Materials provided:
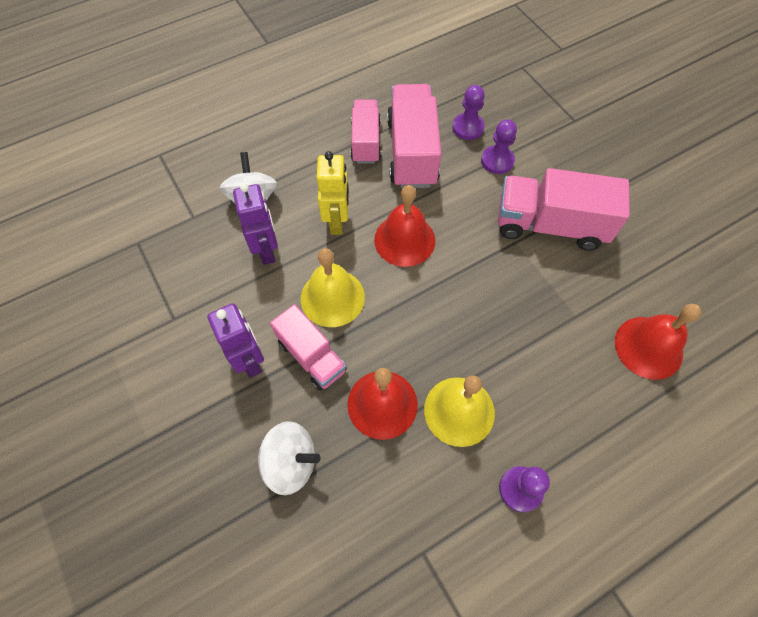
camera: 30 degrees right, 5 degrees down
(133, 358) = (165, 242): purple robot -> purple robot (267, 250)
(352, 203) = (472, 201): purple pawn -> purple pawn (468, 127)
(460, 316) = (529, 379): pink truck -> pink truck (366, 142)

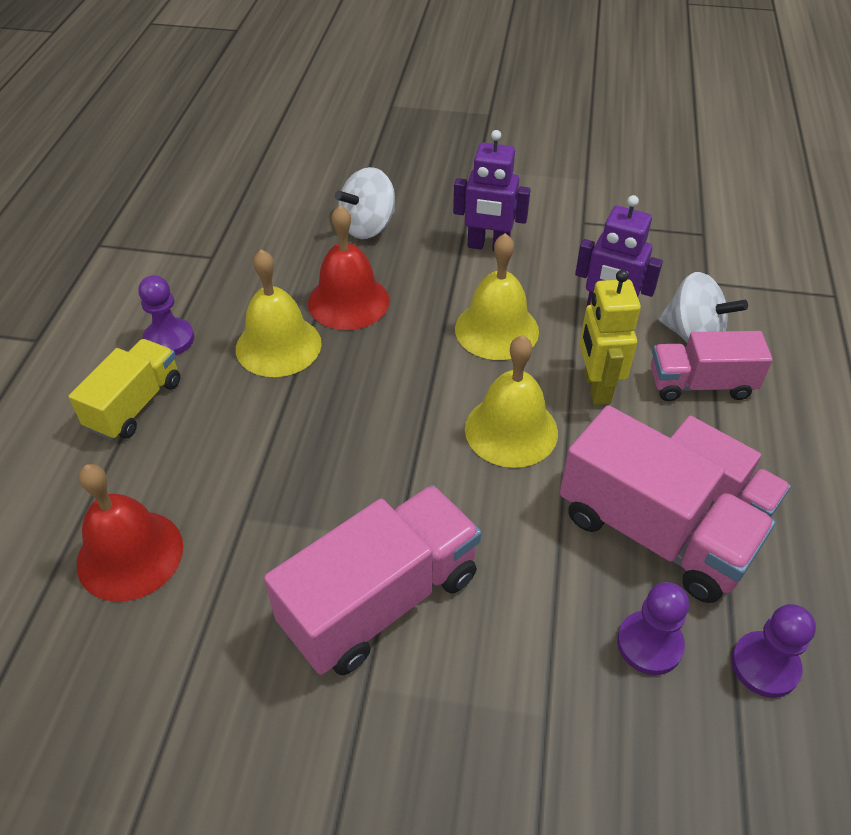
camera: 130 degrees right, 15 degrees down
(311, 356) = (448, 283): pink truck -> pink truck (700, 384)
(337, 221) = (596, 387): yellow robot -> yellow robot turned 45 degrees clockwise
(404, 240) = (511, 430): red bell -> yellow bell
(497, 161) = (548, 629): purple pawn -> purple pawn (765, 665)
(582, 449) = (135, 405): none -> yellow truck

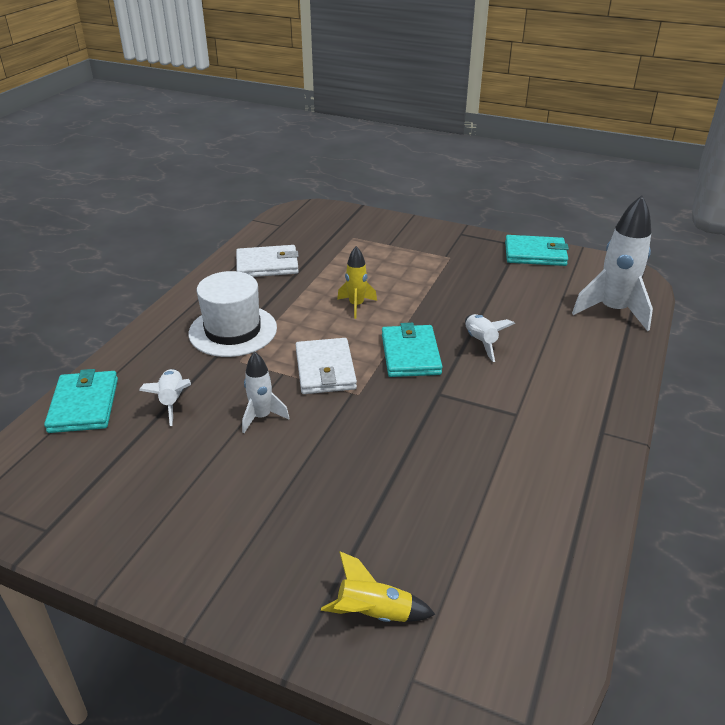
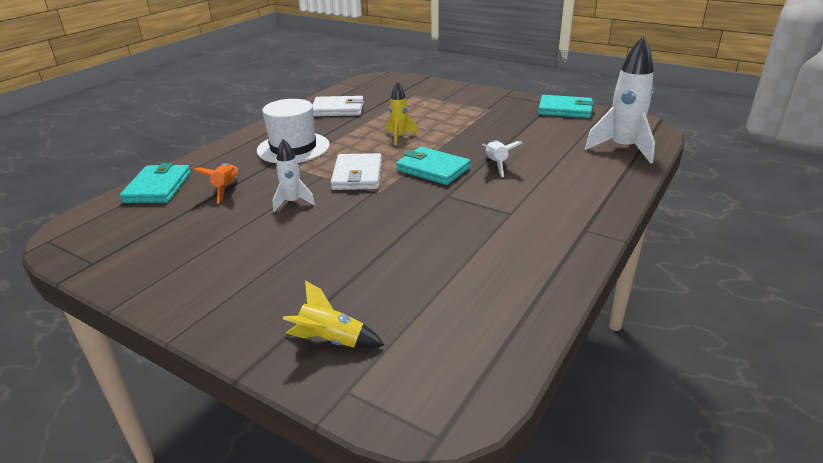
camera: 10 degrees right, 5 degrees down
(172, 401) = (226, 189): white rocket -> orange rocket
(410, 354) = (433, 169): turquoise wallet -> turquoise wallet turned 60 degrees counterclockwise

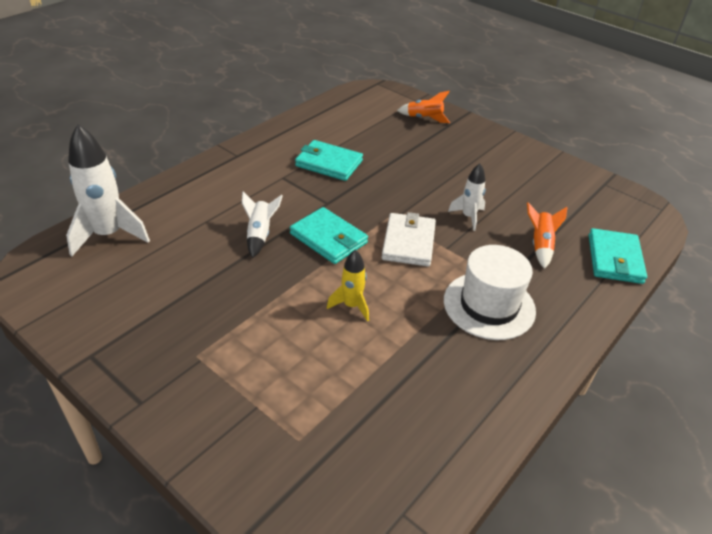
camera: 175 degrees left, 10 degrees up
(332, 341) = (424, 118): yellow rocket -> orange rocket
(338, 109) = (439, 406): white wallet -> none
(565, 110) = (89, 331): turquoise wallet -> turquoise wallet (329, 163)

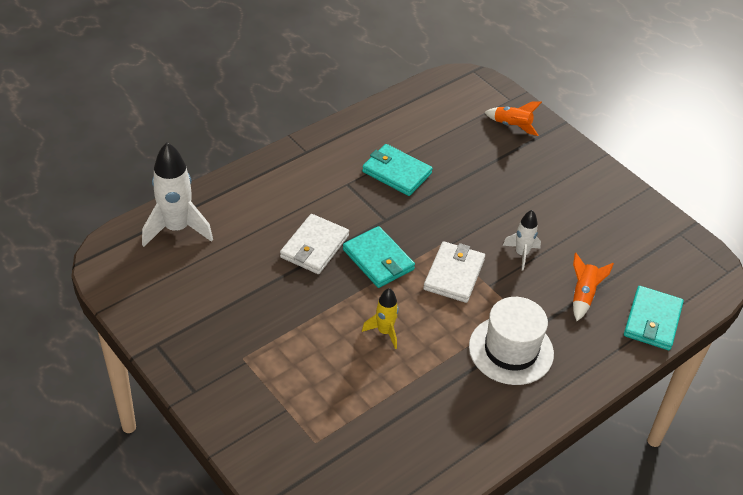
camera: 10 degrees right, 5 degrees up
(260, 234) = (314, 247): white rocket -> white wallet

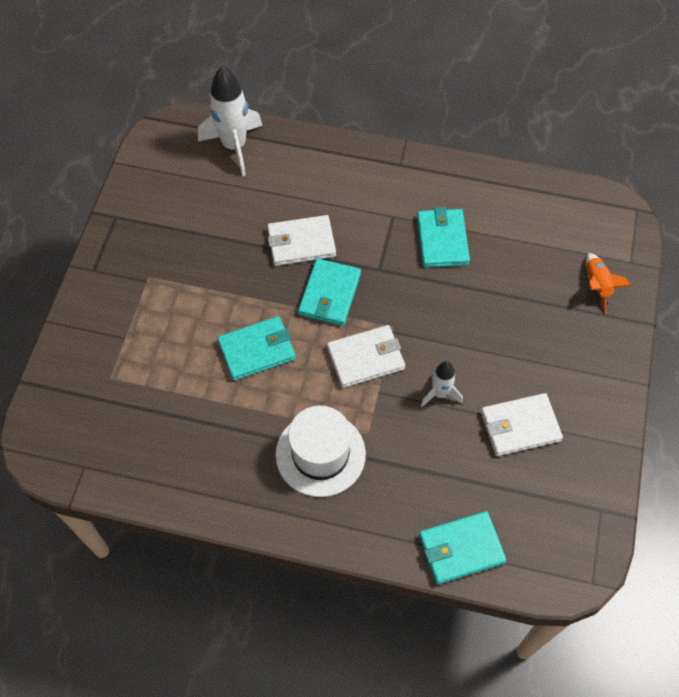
camera: 55 degrees right, 15 degrees up
(384, 332) = (257, 350): yellow rocket -> turquoise wallet
(583, 295) = (437, 473): orange rocket -> none
(584, 231) = (520, 426): none -> white wallet

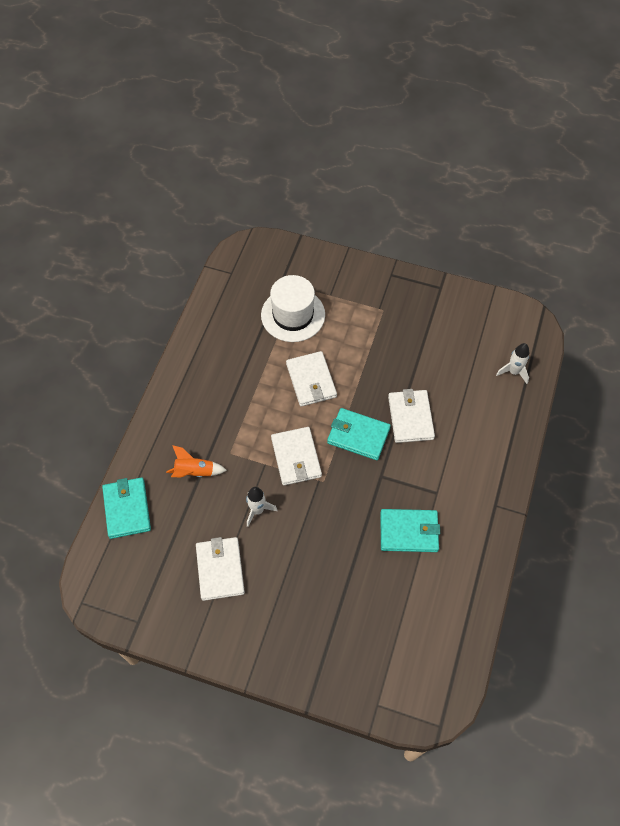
camera: 95 degrees right, 0 degrees up
(234, 146) = (513, 372): white rocket -> white rocket, size x0.55
(257, 350) = (311, 380): turquoise wallet -> white wallet
(320, 454) = (218, 419): white hat -> white hat (293, 315)
(597, 285) = (352, 665): orange rocket -> orange rocket (194, 472)

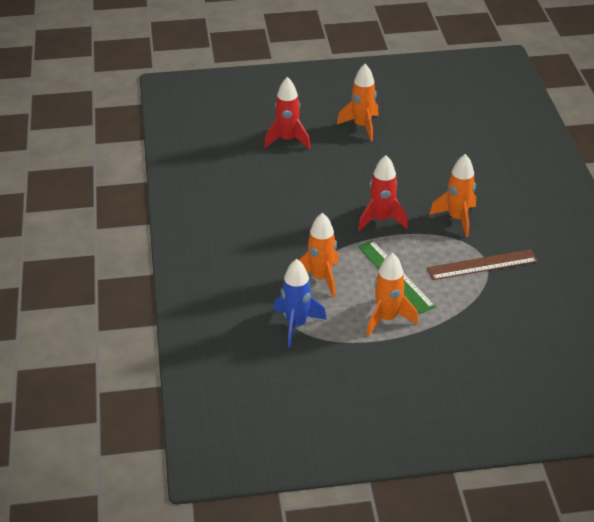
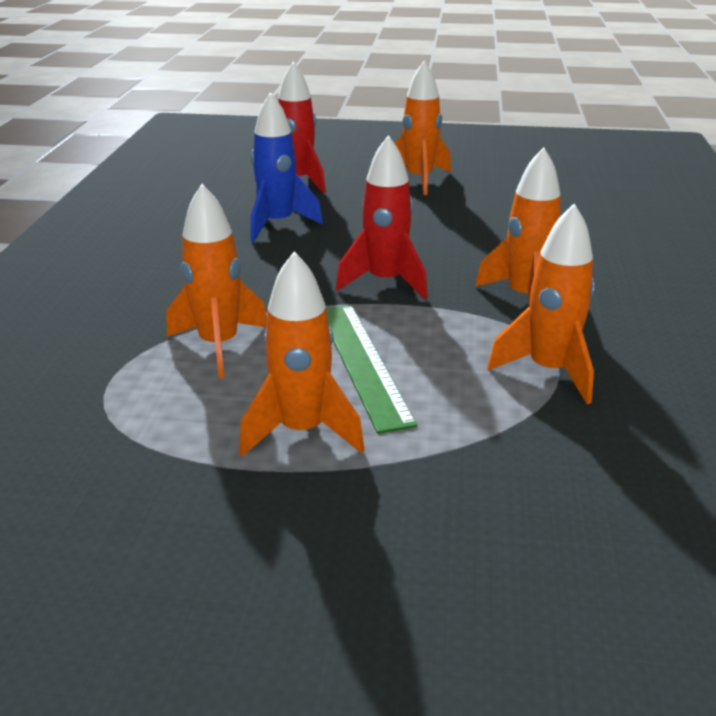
camera: 15 degrees right, 10 degrees down
(296, 325) = (112, 411): blue rocket -> blue rocket (278, 224)
(482, 265) = (548, 371): brown ruler -> orange rocket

Your goal: What is needed is a verbatim copy of the entries, leaving out any pictures.

Answer box:
camera: 30 degrees right, 5 degrees down
(133, 358) = (165, 242): purple robot -> purple robot (267, 250)
(352, 203) = (472, 201): purple pawn -> purple pawn (468, 127)
(460, 316) = (529, 379): pink truck -> pink truck (366, 142)

camera: 130 degrees right, 15 degrees down
(311, 356) = (448, 283): pink truck -> pink truck (700, 384)
(337, 221) = (596, 387): yellow robot -> yellow robot turned 45 degrees clockwise
(404, 240) = (511, 430): red bell -> yellow bell
(497, 161) = (548, 629): purple pawn -> purple pawn (765, 665)
(582, 449) = (135, 405): none -> yellow truck

camera: 10 degrees right, 5 degrees down
(172, 401) = (226, 189): white rocket -> orange rocket
(410, 354) = (433, 169): turquoise wallet -> turquoise wallet turned 60 degrees counterclockwise

camera: 175 degrees left, 10 degrees up
(332, 341) = (424, 118): yellow rocket -> orange rocket
(338, 109) = (439, 406): white wallet -> none
(565, 110) = (89, 331): turquoise wallet -> turquoise wallet (329, 163)

camera: 10 degrees right, 5 degrees up
(260, 234) = (314, 247): white rocket -> white wallet

camera: 55 degrees right, 15 degrees up
(384, 332) = (257, 350): yellow rocket -> turquoise wallet
(583, 295) = (437, 473): orange rocket -> none
(584, 231) = (520, 426): none -> white wallet

camera: 95 degrees right, 0 degrees up
(234, 146) = (513, 372): white rocket -> white rocket, size x0.55
(257, 350) = (311, 380): turquoise wallet -> white wallet
(320, 454) = (218, 419): white hat -> white hat (293, 315)
(597, 285) = (352, 665): orange rocket -> orange rocket (194, 472)

camera: 15 degrees right, 10 degrees down
(296, 325) = (112, 411): blue rocket -> blue rocket (278, 224)
(482, 265) = (548, 371): brown ruler -> orange rocket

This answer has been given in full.